INSTRUCTION:
Rewrite the listing below as a Markdown table with the columns "Row" and "Line", starting at the line with "Question: Does matte brown lamp at left, the 2th" and continuing through the end of the listing. Number each row and skip blank lines.

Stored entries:
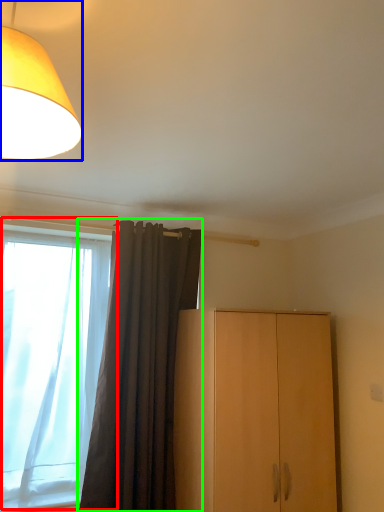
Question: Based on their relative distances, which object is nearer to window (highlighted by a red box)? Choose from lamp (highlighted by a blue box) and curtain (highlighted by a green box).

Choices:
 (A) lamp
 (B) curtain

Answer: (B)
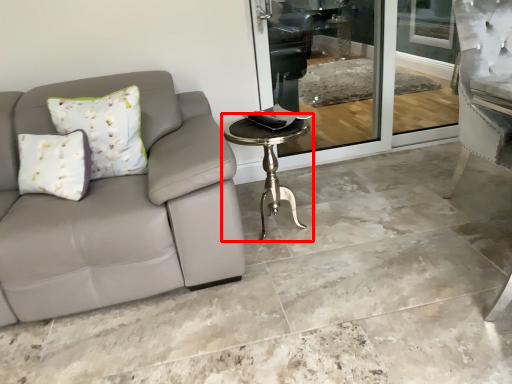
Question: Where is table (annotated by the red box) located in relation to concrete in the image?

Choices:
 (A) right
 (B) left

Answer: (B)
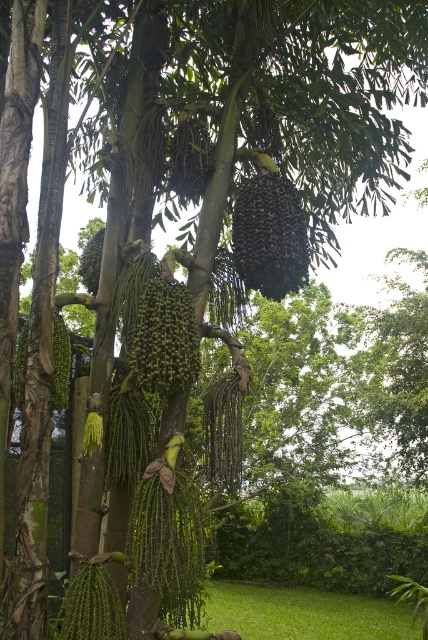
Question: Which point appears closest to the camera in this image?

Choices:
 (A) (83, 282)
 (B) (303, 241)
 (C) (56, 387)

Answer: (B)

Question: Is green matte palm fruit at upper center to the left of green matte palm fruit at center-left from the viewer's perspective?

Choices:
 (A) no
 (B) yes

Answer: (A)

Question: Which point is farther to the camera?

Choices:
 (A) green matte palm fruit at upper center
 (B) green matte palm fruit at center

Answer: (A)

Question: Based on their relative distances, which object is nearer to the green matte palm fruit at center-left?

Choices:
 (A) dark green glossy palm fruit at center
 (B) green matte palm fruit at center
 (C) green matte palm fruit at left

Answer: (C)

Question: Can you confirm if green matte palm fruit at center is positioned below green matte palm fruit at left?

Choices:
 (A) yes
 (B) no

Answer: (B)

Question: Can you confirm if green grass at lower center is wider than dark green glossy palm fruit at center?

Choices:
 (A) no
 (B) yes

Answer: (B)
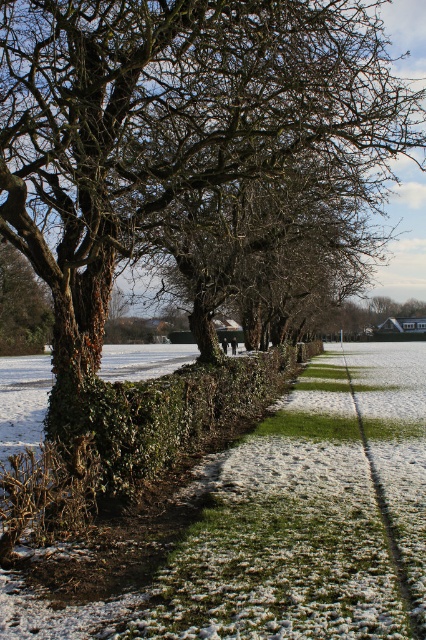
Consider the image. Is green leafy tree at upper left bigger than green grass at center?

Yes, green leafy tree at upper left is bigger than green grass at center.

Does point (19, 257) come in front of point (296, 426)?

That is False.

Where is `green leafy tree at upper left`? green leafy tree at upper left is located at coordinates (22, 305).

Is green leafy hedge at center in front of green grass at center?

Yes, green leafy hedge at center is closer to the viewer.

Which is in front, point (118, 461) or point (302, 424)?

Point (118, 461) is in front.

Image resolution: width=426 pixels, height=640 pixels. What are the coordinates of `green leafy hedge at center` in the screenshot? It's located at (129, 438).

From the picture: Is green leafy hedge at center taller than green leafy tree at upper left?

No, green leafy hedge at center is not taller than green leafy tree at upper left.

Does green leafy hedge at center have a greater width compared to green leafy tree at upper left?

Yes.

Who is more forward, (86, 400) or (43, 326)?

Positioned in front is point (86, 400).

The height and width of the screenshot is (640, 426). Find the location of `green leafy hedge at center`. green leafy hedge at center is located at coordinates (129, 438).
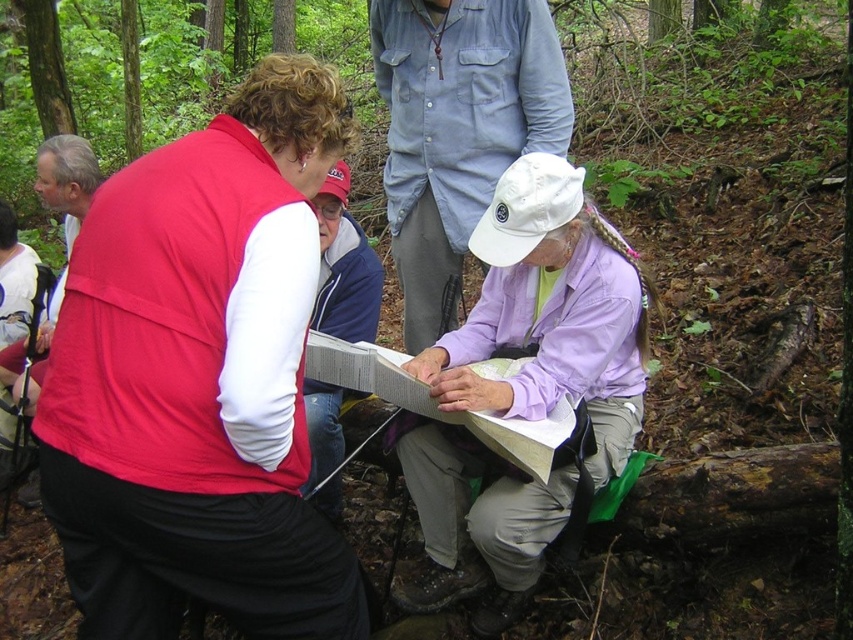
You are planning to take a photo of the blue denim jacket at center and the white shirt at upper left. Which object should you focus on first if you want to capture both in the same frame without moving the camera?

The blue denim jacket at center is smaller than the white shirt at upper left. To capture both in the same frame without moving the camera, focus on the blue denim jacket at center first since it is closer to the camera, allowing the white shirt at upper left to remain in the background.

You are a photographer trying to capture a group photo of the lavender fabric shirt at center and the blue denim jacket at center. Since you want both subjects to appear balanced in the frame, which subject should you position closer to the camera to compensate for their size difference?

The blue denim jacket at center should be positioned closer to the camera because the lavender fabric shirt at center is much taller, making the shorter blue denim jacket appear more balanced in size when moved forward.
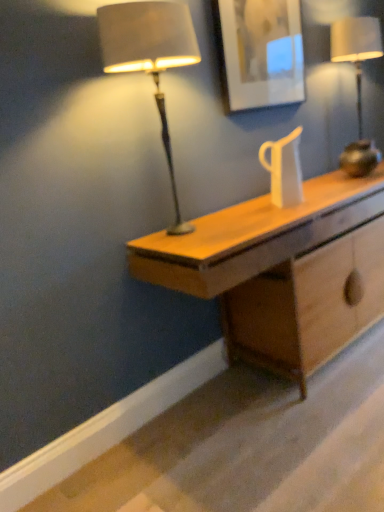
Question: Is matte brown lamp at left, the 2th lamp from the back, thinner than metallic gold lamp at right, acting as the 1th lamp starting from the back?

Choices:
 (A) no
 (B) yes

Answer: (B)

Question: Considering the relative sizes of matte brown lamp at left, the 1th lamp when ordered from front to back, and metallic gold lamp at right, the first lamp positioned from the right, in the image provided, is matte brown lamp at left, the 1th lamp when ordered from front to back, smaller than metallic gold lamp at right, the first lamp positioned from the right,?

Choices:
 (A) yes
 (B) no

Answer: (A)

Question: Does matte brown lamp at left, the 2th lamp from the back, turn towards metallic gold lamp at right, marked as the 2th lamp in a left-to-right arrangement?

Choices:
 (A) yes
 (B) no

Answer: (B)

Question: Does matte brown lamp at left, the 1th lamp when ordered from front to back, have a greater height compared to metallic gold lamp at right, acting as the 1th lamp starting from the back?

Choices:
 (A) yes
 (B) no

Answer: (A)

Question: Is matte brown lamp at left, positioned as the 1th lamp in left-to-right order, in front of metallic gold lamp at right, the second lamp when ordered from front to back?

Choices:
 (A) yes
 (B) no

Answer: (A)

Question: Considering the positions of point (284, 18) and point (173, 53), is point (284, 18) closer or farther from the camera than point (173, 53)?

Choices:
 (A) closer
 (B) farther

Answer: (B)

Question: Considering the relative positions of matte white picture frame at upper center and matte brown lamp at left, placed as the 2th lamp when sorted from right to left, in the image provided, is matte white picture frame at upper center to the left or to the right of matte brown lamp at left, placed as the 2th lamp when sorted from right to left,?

TASK ANSWER:
| Row | Line |
|---|---|
| 1 | Question: Does matte brown lamp at left, the 2th lamp from the back, turn towards metallic gold lamp at right, marked as the 2th lamp in a left-to-right arrangement? |
| 2 | Choices: |
| 3 |  (A) yes |
| 4 |  (B) no |
| 5 | Answer: (B) |
| 6 | Question: Does matte brown lamp at left, the 1th lamp when ordered from front to back, have a greater height compared to metallic gold lamp at right, acting as the 1th lamp starting from the back? |
| 7 | Choices: |
| 8 |  (A) yes |
| 9 |  (B) no |
| 10 | Answer: (A) |
| 11 | Question: Is matte brown lamp at left, positioned as the 1th lamp in left-to-right order, in front of metallic gold lamp at right, the second lamp when ordered from front to back? |
| 12 | Choices: |
| 13 |  (A) yes |
| 14 |  (B) no |
| 15 | Answer: (A) |
| 16 | Question: Considering the positions of point (284, 18) and point (173, 53), is point (284, 18) closer or farther from the camera than point (173, 53)? |
| 17 | Choices: |
| 18 |  (A) closer |
| 19 |  (B) farther |
| 20 | Answer: (B) |
| 21 | Question: Considering the relative positions of matte white picture frame at upper center and matte brown lamp at left, placed as the 2th lamp when sorted from right to left, in the image provided, is matte white picture frame at upper center to the left or to the right of matte brown lamp at left, placed as the 2th lamp when sorted from right to left,? |